> _About this task_: Go to the line holding "L2: none -> 2.2mH (T2, Y7)" in the entries below and write out exactly every line down to and including the line holding "D1: diode US1M (A AC1, K VA) -> none".

Itemized modification records
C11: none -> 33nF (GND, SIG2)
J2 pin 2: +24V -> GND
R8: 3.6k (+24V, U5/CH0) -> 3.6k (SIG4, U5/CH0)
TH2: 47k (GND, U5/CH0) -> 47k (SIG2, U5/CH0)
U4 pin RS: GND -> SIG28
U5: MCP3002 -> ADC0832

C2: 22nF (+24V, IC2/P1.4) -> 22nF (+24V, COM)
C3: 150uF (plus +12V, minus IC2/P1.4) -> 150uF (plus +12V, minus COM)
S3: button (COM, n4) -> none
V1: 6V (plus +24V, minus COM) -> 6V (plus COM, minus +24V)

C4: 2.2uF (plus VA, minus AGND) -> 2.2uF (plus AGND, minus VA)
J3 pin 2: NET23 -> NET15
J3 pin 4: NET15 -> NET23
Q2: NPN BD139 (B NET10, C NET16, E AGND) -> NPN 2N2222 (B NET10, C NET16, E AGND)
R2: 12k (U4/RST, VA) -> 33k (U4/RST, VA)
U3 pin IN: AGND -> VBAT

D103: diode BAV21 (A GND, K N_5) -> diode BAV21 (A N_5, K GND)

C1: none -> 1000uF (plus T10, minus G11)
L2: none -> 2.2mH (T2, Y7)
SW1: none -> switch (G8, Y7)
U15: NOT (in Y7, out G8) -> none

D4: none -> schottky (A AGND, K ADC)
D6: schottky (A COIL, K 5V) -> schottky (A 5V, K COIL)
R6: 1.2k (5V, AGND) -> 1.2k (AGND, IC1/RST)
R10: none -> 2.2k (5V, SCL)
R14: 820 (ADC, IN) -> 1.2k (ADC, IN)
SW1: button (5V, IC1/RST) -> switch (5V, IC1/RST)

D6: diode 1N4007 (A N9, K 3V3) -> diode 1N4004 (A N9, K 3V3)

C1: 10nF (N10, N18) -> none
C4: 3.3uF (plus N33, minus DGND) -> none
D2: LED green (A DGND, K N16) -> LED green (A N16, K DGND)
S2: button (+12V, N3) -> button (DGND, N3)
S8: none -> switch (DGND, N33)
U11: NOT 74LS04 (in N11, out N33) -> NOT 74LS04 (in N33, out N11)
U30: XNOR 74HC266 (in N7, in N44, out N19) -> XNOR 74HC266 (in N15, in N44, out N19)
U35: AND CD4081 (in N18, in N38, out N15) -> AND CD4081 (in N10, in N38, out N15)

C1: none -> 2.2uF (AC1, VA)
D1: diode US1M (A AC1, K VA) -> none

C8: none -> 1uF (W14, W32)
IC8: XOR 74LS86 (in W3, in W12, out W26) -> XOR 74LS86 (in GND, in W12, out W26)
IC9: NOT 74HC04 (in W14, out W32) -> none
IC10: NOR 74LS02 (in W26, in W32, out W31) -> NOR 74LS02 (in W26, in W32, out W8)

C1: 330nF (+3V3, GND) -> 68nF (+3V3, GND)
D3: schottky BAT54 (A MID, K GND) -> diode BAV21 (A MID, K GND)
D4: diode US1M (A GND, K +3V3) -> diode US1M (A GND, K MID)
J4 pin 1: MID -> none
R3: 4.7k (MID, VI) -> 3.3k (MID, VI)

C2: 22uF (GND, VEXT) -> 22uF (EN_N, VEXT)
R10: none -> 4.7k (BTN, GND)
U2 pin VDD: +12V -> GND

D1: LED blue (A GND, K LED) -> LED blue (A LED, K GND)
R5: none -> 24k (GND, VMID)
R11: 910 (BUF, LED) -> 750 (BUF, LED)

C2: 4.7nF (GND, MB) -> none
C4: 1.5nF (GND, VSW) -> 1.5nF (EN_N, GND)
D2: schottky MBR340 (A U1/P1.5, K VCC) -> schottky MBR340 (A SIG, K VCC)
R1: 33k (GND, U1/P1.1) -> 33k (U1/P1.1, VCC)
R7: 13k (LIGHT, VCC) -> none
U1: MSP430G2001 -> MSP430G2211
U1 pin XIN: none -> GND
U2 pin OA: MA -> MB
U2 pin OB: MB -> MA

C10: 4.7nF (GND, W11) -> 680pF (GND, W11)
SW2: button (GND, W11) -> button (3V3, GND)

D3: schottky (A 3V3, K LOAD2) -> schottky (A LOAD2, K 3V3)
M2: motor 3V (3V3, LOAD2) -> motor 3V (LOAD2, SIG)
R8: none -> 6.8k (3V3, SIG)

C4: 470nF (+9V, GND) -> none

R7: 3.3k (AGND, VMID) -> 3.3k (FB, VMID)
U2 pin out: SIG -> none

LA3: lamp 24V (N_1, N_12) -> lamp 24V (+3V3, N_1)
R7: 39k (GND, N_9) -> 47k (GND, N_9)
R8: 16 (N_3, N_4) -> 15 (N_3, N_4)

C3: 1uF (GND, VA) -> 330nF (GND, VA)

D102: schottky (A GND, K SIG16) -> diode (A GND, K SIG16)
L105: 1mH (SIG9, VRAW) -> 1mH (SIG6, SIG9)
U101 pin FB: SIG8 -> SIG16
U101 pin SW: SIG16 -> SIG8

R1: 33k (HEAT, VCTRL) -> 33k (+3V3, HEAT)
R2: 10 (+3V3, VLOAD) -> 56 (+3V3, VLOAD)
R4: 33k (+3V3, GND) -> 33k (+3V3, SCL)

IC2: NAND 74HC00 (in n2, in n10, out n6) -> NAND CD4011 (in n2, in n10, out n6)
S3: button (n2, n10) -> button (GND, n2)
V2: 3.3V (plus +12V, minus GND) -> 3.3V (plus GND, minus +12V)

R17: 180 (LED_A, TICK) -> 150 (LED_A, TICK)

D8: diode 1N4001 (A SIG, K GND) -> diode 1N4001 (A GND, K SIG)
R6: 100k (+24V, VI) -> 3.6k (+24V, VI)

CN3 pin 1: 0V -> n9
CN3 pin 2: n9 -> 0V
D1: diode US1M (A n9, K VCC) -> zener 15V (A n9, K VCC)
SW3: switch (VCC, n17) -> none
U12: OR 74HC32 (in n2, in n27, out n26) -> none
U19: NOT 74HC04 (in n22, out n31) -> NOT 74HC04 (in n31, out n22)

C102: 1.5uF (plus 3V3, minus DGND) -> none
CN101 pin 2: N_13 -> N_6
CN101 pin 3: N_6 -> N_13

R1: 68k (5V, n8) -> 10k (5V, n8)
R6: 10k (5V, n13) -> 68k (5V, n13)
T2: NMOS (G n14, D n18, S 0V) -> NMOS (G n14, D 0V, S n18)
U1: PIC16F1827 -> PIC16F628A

> _Your response_:
L2: none -> 2.2mH (T2, Y7)
SW1: none -> switch (G8, Y7)
U15: NOT (in Y7, out G8) -> none

D4: none -> schottky (A AGND, K ADC)
D6: schottky (A COIL, K 5V) -> schottky (A 5V, K COIL)
R6: 1.2k (5V, AGND) -> 1.2k (AGND, IC1/RST)
R10: none -> 2.2k (5V, SCL)
R14: 820 (ADC, IN) -> 1.2k (ADC, IN)
SW1: button (5V, IC1/RST) -> switch (5V, IC1/RST)

D6: diode 1N4007 (A N9, K 3V3) -> diode 1N4004 (A N9, K 3V3)

C1: 10nF (N10, N18) -> none
C4: 3.3uF (plus N33, minus DGND) -> none
D2: LED green (A DGND, K N16) -> LED green (A N16, K DGND)
S2: button (+12V, N3) -> button (DGND, N3)
S8: none -> switch (DGND, N33)
U11: NOT 74LS04 (in N11, out N33) -> NOT 74LS04 (in N33, out N11)
U30: XNOR 74HC266 (in N7, in N44, out N19) -> XNOR 74HC266 (in N15, in N44, out N19)
U35: AND CD4081 (in N18, in N38, out N15) -> AND CD4081 (in N10, in N38, out N15)

C1: none -> 2.2uF (AC1, VA)
D1: diode US1M (A AC1, K VA) -> none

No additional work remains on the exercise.